[Set task] Pick out and copy in full every line below that contains the word "Michael".

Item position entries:
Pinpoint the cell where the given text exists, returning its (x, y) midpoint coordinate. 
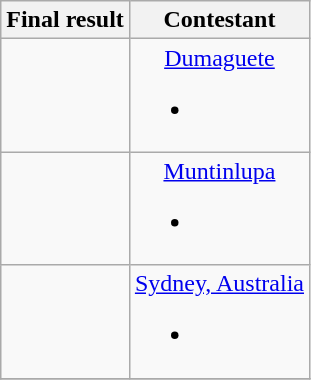
Dumaguete (219, 96)
Muntinlupa (219, 208)
Final result (66, 20)
Contestant (219, 20)
Sydney, Australia (219, 322)
Determine the [X, Y] coordinate at the center of the cell enclosing the given text.  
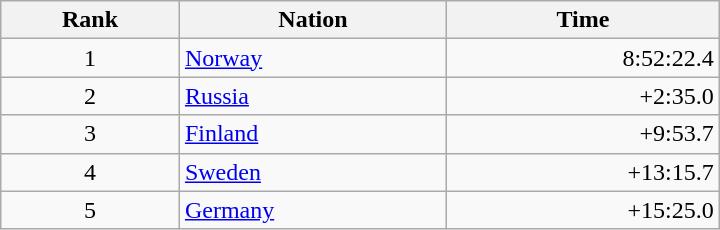
2 [90, 96]
5 [90, 210]
+15:25.0 [584, 210]
1 [90, 58]
4 [90, 172]
Finland [312, 134]
Sweden [312, 172]
Nation [312, 20]
3 [90, 134]
Russia [312, 96]
+9:53.7 [584, 134]
8:52:22.4 [584, 58]
Rank [90, 20]
Germany [312, 210]
+2:35.0 [584, 96]
Time [584, 20]
Norway [312, 58]
+13:15.7 [584, 172]
From the cell containing the given text, extract its center point as (X, Y) coordinate. 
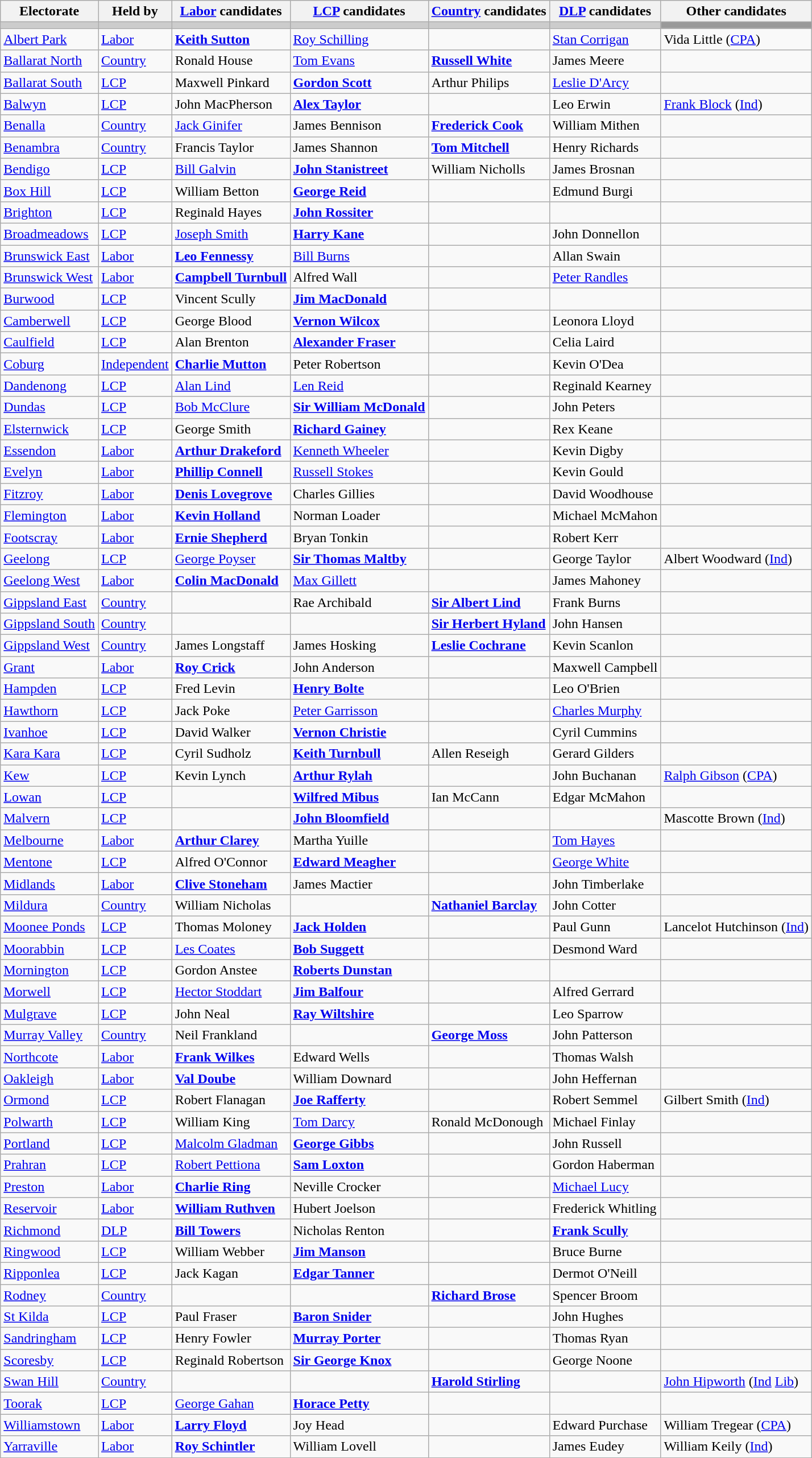
Reginald Kearney (605, 386)
John Russell (605, 1143)
Thomas Moloney (231, 926)
Leo O'Brien (605, 689)
George Moss (489, 1035)
Sam Loxton (359, 1165)
Balwyn (49, 104)
John Hansen (605, 624)
Polwarth (49, 1121)
Evelyn (49, 472)
Brunswick East (49, 255)
Gerard Gilders (605, 753)
Mulgrave (49, 1013)
Arthur Rylah (359, 775)
Rodney (49, 1295)
William Nicholas (231, 905)
LCP candidates (359, 11)
Ballarat South (49, 82)
Hawthorn (49, 710)
Wilfred Mibus (359, 797)
Portland (49, 1143)
Tom Darcy (359, 1121)
Stan Corrigan (605, 39)
Bob McClure (231, 407)
Coburg (49, 364)
Len Reid (359, 386)
Charlie Mutton (231, 364)
Hampden (49, 689)
Kevin Digby (605, 450)
William Lovell (359, 1446)
Gordon Scott (359, 82)
Ormond (49, 1100)
Jack Ginifer (231, 126)
Mornington (49, 970)
Richard Gainey (359, 429)
Leonora Lloyd (605, 321)
George Gibbs (359, 1143)
Jack Holden (359, 926)
Alfred Gerrard (605, 992)
John Cotter (605, 905)
James Hosking (359, 645)
William Downard (359, 1078)
John Hughes (605, 1316)
James Brosnan (605, 169)
Gippsland East (49, 602)
Jim MacDonald (359, 299)
Flemington (49, 515)
Hector Stoddart (231, 992)
John Neal (231, 1013)
Ian McCann (489, 797)
Cyril Sudholz (231, 753)
Albert Park (49, 39)
Peter Garrisson (359, 710)
John Peters (605, 407)
Harold Stirling (489, 1381)
Robert Pettiona (231, 1165)
Colin MacDonald (231, 580)
William Tregear (CPA) (736, 1424)
Paul Fraser (231, 1316)
Peter Robertson (359, 364)
Jack Poke (231, 710)
Leo Sparrow (605, 1013)
Sir Albert Lind (489, 602)
Kevin Gould (605, 472)
Leo Erwin (605, 104)
Tom Evans (359, 61)
Ray Wiltshire (359, 1013)
George Reid (359, 190)
Benalla (49, 126)
Toorak (49, 1403)
Charles Murphy (605, 710)
Geelong (49, 558)
Ripponlea (49, 1273)
Edward Meagher (359, 861)
David Walker (231, 732)
Fitzroy (49, 494)
John Stanistreet (359, 169)
Edmund Burgi (605, 190)
Gordon Haberman (605, 1165)
Prahran (49, 1165)
Labor candidates (231, 11)
Electorate (49, 11)
Roberts Dunstan (359, 970)
Country candidates (489, 11)
Yarraville (49, 1446)
Moonee Ponds (49, 926)
Norman Loader (359, 515)
Spencer Broom (605, 1295)
Ballarat North (49, 61)
Rae Archibald (359, 602)
Desmond Ward (605, 948)
Neil Frankland (231, 1035)
Clive Stoneham (231, 883)
Jim Balfour (359, 992)
Brighton (49, 212)
Independent (135, 364)
Ernie Shepherd (231, 537)
Brunswick West (49, 277)
Sandringham (49, 1338)
Bruce Burne (605, 1251)
Gippsland South (49, 624)
James Bennison (359, 126)
James Eudey (605, 1446)
Denis Lovegrove (231, 494)
Joe Rafferty (359, 1100)
Vernon Christie (359, 732)
Russell Stokes (359, 472)
Michael Lucy (605, 1186)
Robert Flanagan (231, 1100)
Henry Fowler (231, 1338)
Preston (49, 1186)
Bob Suggett (359, 948)
Phillip Connell (231, 472)
James Meere (605, 61)
Camberwell (49, 321)
Mentone (49, 861)
George Smith (231, 429)
Kevin Scanlon (605, 645)
Broadmeadows (49, 234)
James Longstaff (231, 645)
Celia Laird (605, 342)
Edgar McMahon (605, 797)
James Mahoney (605, 580)
Nathaniel Barclay (489, 905)
Sir George Knox (359, 1360)
Footscray (49, 537)
Dandenong (49, 386)
Alan Brenton (231, 342)
Bill Burns (359, 255)
Thomas Ryan (605, 1338)
Paul Gunn (605, 926)
Bendigo (49, 169)
Dermot O'Neill (605, 1273)
George Poyser (231, 558)
Francis Taylor (231, 147)
Allan Swain (605, 255)
Kevin Lynch (231, 775)
Jim Manson (359, 1251)
Mascotte Brown (Ind) (736, 818)
Dundas (49, 407)
John Rossiter (359, 212)
Kara Kara (49, 753)
Arthur Clarey (231, 840)
Moorabbin (49, 948)
Martha Yuille (359, 840)
Morwell (49, 992)
Neville Crocker (359, 1186)
Robert Semmel (605, 1100)
Campbell Turnbull (231, 277)
Baron Snider (359, 1316)
Nicholas Renton (359, 1229)
Sir Herbert Hyland (489, 624)
Frank Wilkes (231, 1057)
Henry Richards (605, 147)
Edward Wells (359, 1057)
James Shannon (359, 147)
Ronald House (231, 61)
Kevin O'Dea (605, 364)
Northcote (49, 1057)
Geelong West (49, 580)
John MacPherson (231, 104)
Caulfield (49, 342)
Alex Taylor (359, 104)
Reservoir (49, 1208)
Roy Schintler (231, 1446)
William Mithen (605, 126)
Thomas Walsh (605, 1057)
Lancelot Hutchinson (Ind) (736, 926)
Alan Lind (231, 386)
Essendon (49, 450)
Burwood (49, 299)
Tom Mitchell (489, 147)
Kenneth Wheeler (359, 450)
Alfred Wall (359, 277)
Malcolm Gladman (231, 1143)
Russell White (489, 61)
Gippsland West (49, 645)
Sir William McDonald (359, 407)
Roy Schilling (359, 39)
Oakleigh (49, 1078)
Ralph Gibson (CPA) (736, 775)
Frederick Whitling (605, 1208)
Max Gillett (359, 580)
Henry Bolte (359, 689)
Alfred O'Connor (231, 861)
Allen Reseigh (489, 753)
Mildura (49, 905)
DLP (135, 1229)
Reginald Robertson (231, 1360)
Keith Turnbull (359, 753)
John Heffernan (605, 1078)
George Noone (605, 1360)
Edward Purchase (605, 1424)
William Ruthven (231, 1208)
Michael McMahon (605, 515)
Richard Brose (489, 1295)
Michael Finlay (605, 1121)
Alexander Fraser (359, 342)
John Hipworth (Ind Lib) (736, 1381)
James Mactier (359, 883)
Albert Woodward (Ind) (736, 558)
George Gahan (231, 1403)
Murray Porter (359, 1338)
Charles Gillies (359, 494)
Keith Sutton (231, 39)
David Woodhouse (605, 494)
John Donnellon (605, 234)
Maxwell Pinkard (231, 82)
Gilbert Smith (Ind) (736, 1100)
Benambra (49, 147)
Grant (49, 667)
William King (231, 1121)
Bill Towers (231, 1229)
George Blood (231, 321)
Frederick Cook (489, 126)
Fred Levin (231, 689)
Box Hill (49, 190)
Kevin Holland (231, 515)
Rex Keane (605, 429)
Frank Block (Ind) (736, 104)
Horace Petty (359, 1403)
Les Coates (231, 948)
John Patterson (605, 1035)
Swan Hill (49, 1381)
Jack Kagan (231, 1273)
William Keily (Ind) (736, 1446)
John Timberlake (605, 883)
Sir Thomas Maltby (359, 558)
Murray Valley (49, 1035)
Joseph Smith (231, 234)
Midlands (49, 883)
Bryan Tonkin (359, 537)
Melbourne (49, 840)
Tom Hayes (605, 840)
Leslie Cochrane (489, 645)
John Buchanan (605, 775)
Larry Floyd (231, 1424)
St Kilda (49, 1316)
Ronald McDonough (489, 1121)
Roy Crick (231, 667)
Bill Galvin (231, 169)
George White (605, 861)
Ivanhoe (49, 732)
Scoresby (49, 1360)
William Nicholls (489, 169)
Harry Kane (359, 234)
Vincent Scully (231, 299)
DLP candidates (605, 11)
John Anderson (359, 667)
Peter Randles (605, 277)
Gordon Anstee (231, 970)
Arthur Drakeford (231, 450)
William Webber (231, 1251)
Robert Kerr (605, 537)
Reginald Hayes (231, 212)
John Bloomfield (359, 818)
Malvern (49, 818)
Maxwell Campbell (605, 667)
Leslie D'Arcy (605, 82)
Frank Burns (605, 602)
Williamstown (49, 1424)
Arthur Philips (489, 82)
Joy Head (359, 1424)
Ringwood (49, 1251)
Vida Little (CPA) (736, 39)
William Betton (231, 190)
Leo Fennessy (231, 255)
Richmond (49, 1229)
Val Doube (231, 1078)
Frank Scully (605, 1229)
Held by (135, 11)
Other candidates (736, 11)
Vernon Wilcox (359, 321)
Hubert Joelson (359, 1208)
Cyril Cummins (605, 732)
Charlie Ring (231, 1186)
George Taylor (605, 558)
Edgar Tanner (359, 1273)
Lowan (49, 797)
Kew (49, 775)
Elsternwick (49, 429)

[Finished exercise]
Michael Lucy (605, 1186)
Michael McMahon (605, 515)
Michael Finlay (605, 1121)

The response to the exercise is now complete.